Start of Input data

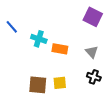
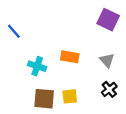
cyan cross: (39, 39) -> (37, 66), moved
black cross: (94, 77) -> (109, 89), turned 32

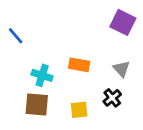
black cross: (109, 89) -> (112, 98), moved
brown square: (44, 99) -> (37, 104), moved

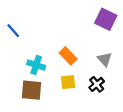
orange rectangle: (79, 65) -> (68, 56), turned 36
yellow square: (79, 110) -> (68, 82), moved

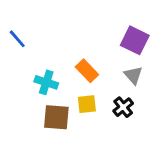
purple square: (106, 19) -> (135, 40), moved
brown square: (32, 90) -> (56, 117), moved

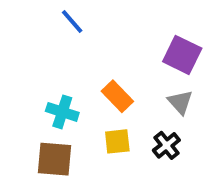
blue line: (17, 39) -> (72, 22), moved
brown square: (56, 117) -> (54, 159), moved

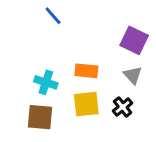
orange rectangle: (117, 96) -> (86, 71), turned -40
yellow square: (117, 141) -> (86, 104), size x1.4

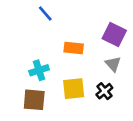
orange rectangle: (86, 71) -> (74, 48), moved
cyan cross: (46, 82) -> (39, 70), turned -36

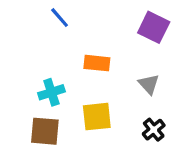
purple square: (114, 34) -> (154, 27), moved
black cross: (104, 91) -> (154, 130), moved

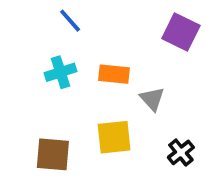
gray triangle: (149, 84) -> (152, 99), moved
cyan cross: (51, 92) -> (61, 72), moved

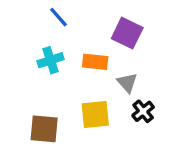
purple square: (181, 32) -> (127, 33), moved
black cross: (181, 152) -> (143, 111), moved

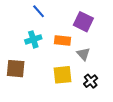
black cross: (143, 111) -> (91, 81), moved
brown square: (44, 129) -> (16, 69), moved

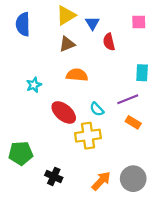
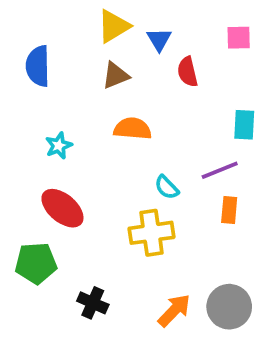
blue semicircle: (23, 24) -> (38, 66), moved
red ellipse: (64, 112) -> (62, 208), moved
orange rectangle: (133, 122) -> (229, 210), turned 64

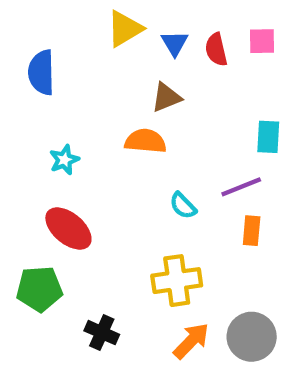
red semicircle: (187, 72) -> (216, 50), moved
brown triangle: (116, 76) -> (166, 97), moved
yellow cross: (151, 233) -> (177, 281), moved

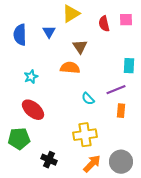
yellow triangle: (125, 29) -> (71, 14), moved
blue triangle: (175, 43) -> (49, 32), moved
brown triangle: (166, 97) -> (80, 47), turned -42

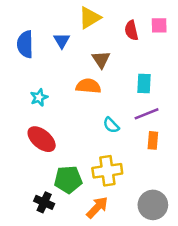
cyan rectangle: (129, 66) -> (144, 83), moved
green pentagon: (19, 139) -> (68, 180), moved
black cross: (49, 160) -> (44, 202), moved
orange arrow: (92, 164) -> (97, 207), moved

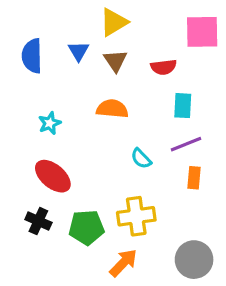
pink square: (159, 25) -> (202, 32), size x1.6
red semicircle: (131, 30) -> (164, 67), moved, turned -84
brown triangle: (101, 59) -> (115, 61), moved
black cross: (44, 202) -> (38, 221), moved

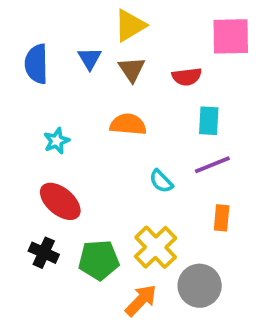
orange rectangle: (194, 178) -> (222, 218), moved
yellow cross: (136, 216) -> (156, 247), turned -36
gray circle: (194, 260) -> (200, 286), moved

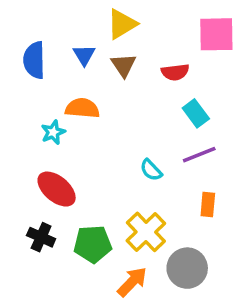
cyan rectangle: (209, 121) -> (196, 113), turned -40
orange semicircle: (128, 124) -> (82, 108), moved

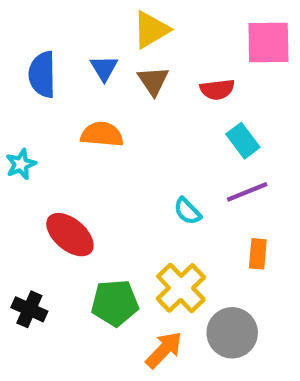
cyan star: (53, 132) -> (21, 164), moved
black cross: (41, 237) -> (29, 309), moved

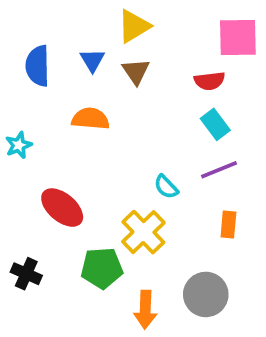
red semicircle: (217, 89) -> (210, 81), moved
yellow cross: (181, 288) -> (143, 232), moved
orange arrow: (164, 350) -> (145, 310), turned 138

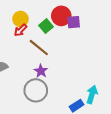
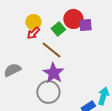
purple star: (41, 71) -> (53, 73), size x1.5

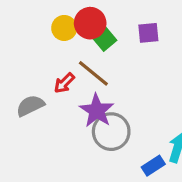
red circle: (73, 19) -> (90, 23), moved
red arrow: (33, 33) -> (64, 83), moved
gray circle: (48, 92) -> (111, 132), moved

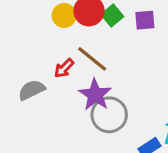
green square: (105, 39) -> (112, 15), moved

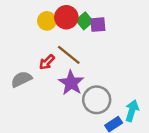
purple square: (145, 20) -> (98, 25), moved
gray circle: (109, 115) -> (97, 100), moved

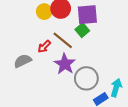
green square: (85, 21) -> (82, 30), moved
purple square: (98, 25) -> (87, 15), size x1.5

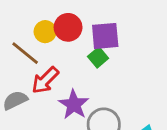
brown line: (63, 40) -> (25, 53), moved
red arrow: (44, 47) -> (45, 80), size x1.5

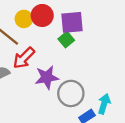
purple star: (74, 105) -> (47, 77), turned 30

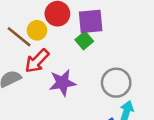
yellow circle: (24, 19) -> (37, 30), moved
gray circle: (71, 93) -> (116, 83), moved

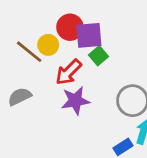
purple square: (91, 21) -> (89, 35), moved
red arrow: (37, 61) -> (69, 72), moved

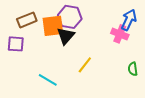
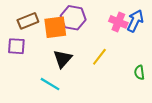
pink cross: (120, 34) -> (118, 22), moved
black triangle: (66, 36) -> (63, 59), moved
yellow line: (85, 65) -> (99, 57), moved

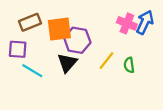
purple hexagon: (73, 18) -> (77, 40), moved
green semicircle: (139, 72) -> (129, 65), moved
cyan line: (50, 84) -> (32, 71), moved

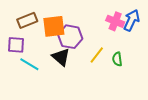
black triangle: (67, 63) -> (61, 57), turned -30

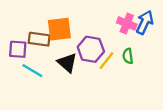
brown rectangle: (27, 20) -> (39, 39), moved, turned 30
purple hexagon: (70, 37) -> (91, 49), moved
green semicircle: (117, 59) -> (128, 56), moved

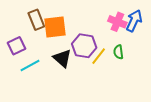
brown rectangle: (39, 39) -> (36, 20), moved, turned 60
purple square: (18, 49) -> (17, 46), turned -30
cyan line: (32, 71) -> (30, 65), turned -60

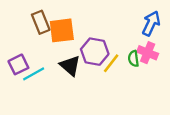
pink cross: (117, 22) -> (148, 53), moved
purple square: (17, 46) -> (18, 64), moved

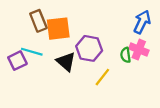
yellow line: (111, 63) -> (102, 77), moved
cyan line: (34, 74) -> (32, 52), moved, turned 45

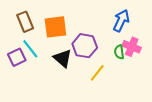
brown rectangle: (38, 21) -> (25, 22), moved
blue arrow: (142, 22) -> (121, 21), moved
cyan line: (32, 52) -> (30, 49), turned 36

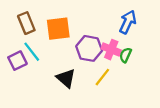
pink cross: (132, 47) -> (111, 50), moved
green semicircle: (119, 52) -> (125, 55), turned 32
black triangle: (63, 58) -> (66, 78), moved

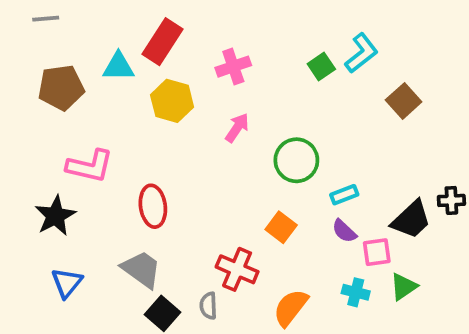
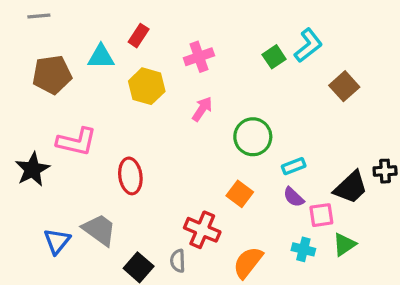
red rectangle: (162, 42) -> (139, 36), size x0.6
black star: (55, 216) -> (32, 169), moved
gray trapezoid: (141, 269) -> (99, 230), moved

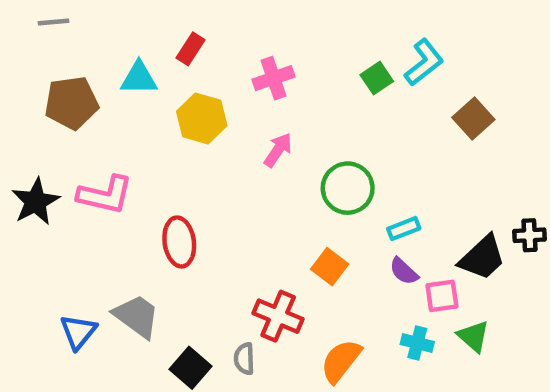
black star: (32, 169) -> (36, 202), moved
green triangle: (344, 244) -> (473, 336), turned -45

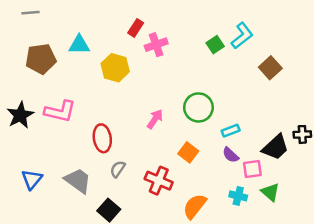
red rectangle: (190, 49) -> (136, 28), moved
pink arrow: (278, 150) -> (155, 119), moved
blue triangle: (78, 332) -> (32, 179), moved
gray semicircle: (244, 359) -> (118, 169), moved, turned 36

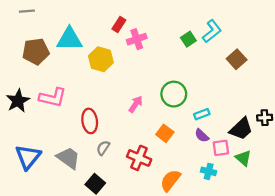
cyan triangle: (79, 45) -> (69, 39), size x1.4
blue triangle: (32, 179) -> (28, 157), size x1.4
green triangle: (270, 192) -> (243, 158), moved

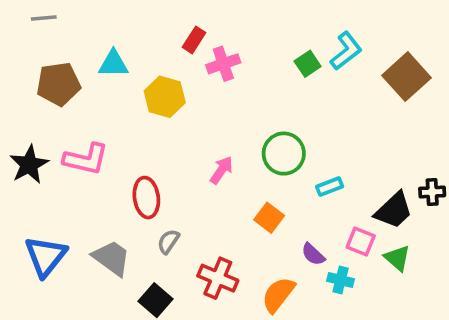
cyan triangle: (69, 39) -> (113, 64), size x0.7
brown square: (237, 59) -> (407, 77), moved, size x1.4
purple semicircle: (202, 136) -> (313, 254), moved
pink square: (221, 148) -> (361, 241), turned 30
red cross: (139, 158) -> (218, 278), moved

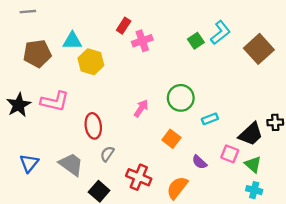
yellow hexagon: (165, 97) -> (91, 62), moved
blue triangle: (46, 256) -> (29, 163), size x0.7
cyan cross: (341, 280) -> (254, 190), moved

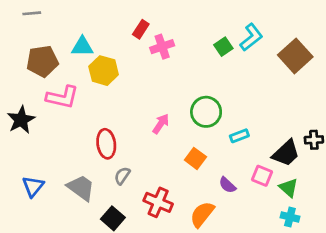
pink L-shape: (55, 101) -> (62, 97), moved

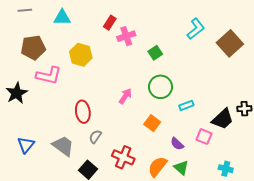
cyan triangle: (82, 47) -> (62, 17), moved
green square: (223, 47) -> (155, 53), moved
green triangle: (289, 188) -> (181, 168), moved

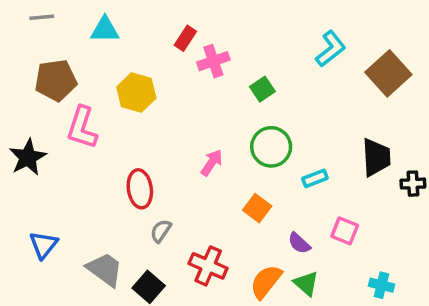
pink L-shape: (49, 75) -> (82, 128), turned 95
black trapezoid: (223, 119) -> (376, 157), moved, turned -50
gray trapezoid: (63, 146) -> (105, 269), moved

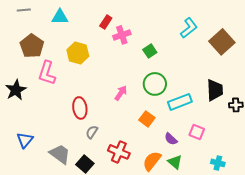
brown pentagon: (56, 80) -> (32, 46), turned -30
cyan rectangle: (315, 178) -> (180, 102), size x1.6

End of Input data

§ To-do item
Among the lines of the material above, find those with the word "pink". Copy each one.

§ Written solution
pink square: (159, 25) -> (202, 32), size x1.6
pink cross: (120, 34) -> (118, 22), moved
pink cross: (117, 22) -> (148, 53), moved
pink cross: (132, 47) -> (111, 50), moved
pink arrow: (278, 150) -> (155, 119), moved
pink square: (221, 148) -> (361, 241), turned 30
pink L-shape: (55, 101) -> (62, 97), moved
pink L-shape: (49, 75) -> (82, 128), turned 95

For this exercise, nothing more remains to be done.